# TO DO
Going down the listing below, print exactly each line from the one with "camera: 10 degrees left, 5 degrees up" up to and including the one with "violet flask 34", and skip the rest.

# DATA IN THIS EXERCISE

Start of Block

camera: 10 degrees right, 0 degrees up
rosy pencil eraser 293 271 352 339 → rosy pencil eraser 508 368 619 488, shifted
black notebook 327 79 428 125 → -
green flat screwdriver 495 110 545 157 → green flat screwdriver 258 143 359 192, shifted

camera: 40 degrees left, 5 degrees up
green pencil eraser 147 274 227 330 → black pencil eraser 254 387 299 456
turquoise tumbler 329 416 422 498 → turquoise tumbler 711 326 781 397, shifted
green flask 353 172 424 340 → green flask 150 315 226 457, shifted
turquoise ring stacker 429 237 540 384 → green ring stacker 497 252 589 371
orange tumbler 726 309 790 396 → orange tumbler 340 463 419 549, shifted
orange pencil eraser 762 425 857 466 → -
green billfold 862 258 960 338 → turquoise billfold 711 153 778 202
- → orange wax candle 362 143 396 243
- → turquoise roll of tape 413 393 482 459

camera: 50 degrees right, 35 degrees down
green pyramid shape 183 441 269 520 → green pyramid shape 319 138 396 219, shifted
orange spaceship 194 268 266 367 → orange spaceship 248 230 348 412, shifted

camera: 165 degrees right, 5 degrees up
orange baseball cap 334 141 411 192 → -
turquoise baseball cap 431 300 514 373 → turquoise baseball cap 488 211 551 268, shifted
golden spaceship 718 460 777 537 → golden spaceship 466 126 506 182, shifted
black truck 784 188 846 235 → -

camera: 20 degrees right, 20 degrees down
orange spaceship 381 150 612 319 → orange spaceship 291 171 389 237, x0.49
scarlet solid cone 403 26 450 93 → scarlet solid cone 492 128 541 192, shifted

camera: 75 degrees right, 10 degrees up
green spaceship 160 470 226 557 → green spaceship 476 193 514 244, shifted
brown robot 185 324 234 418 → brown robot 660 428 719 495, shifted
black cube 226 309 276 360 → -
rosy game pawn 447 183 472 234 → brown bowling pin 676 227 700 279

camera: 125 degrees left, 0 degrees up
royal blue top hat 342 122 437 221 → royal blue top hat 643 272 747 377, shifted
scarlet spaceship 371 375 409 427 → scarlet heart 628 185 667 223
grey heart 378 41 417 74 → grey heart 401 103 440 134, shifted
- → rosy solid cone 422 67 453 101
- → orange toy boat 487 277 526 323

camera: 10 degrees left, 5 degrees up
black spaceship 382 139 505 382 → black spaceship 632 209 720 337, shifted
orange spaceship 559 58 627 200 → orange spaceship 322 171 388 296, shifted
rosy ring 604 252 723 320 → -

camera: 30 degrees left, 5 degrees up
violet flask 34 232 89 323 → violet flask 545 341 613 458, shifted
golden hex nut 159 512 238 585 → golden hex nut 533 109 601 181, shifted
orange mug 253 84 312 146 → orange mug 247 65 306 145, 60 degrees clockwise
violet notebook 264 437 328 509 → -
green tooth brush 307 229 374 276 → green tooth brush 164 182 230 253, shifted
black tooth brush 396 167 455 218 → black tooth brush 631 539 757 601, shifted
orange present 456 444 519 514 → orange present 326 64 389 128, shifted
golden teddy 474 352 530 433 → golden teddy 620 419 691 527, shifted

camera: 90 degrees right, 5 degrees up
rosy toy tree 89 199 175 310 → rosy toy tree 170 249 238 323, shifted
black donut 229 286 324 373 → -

End of Block

# RESPONSE AREA
camera: 10 degrees left, 5 degrees up
black spaceship 382 139 505 382 → black spaceship 632 209 720 337, shifted
orange spaceship 559 58 627 200 → orange spaceship 322 171 388 296, shifted
rosy ring 604 252 723 320 → -

camera: 30 degrees left, 5 degrees up
violet flask 34 232 89 323 → violet flask 545 341 613 458, shifted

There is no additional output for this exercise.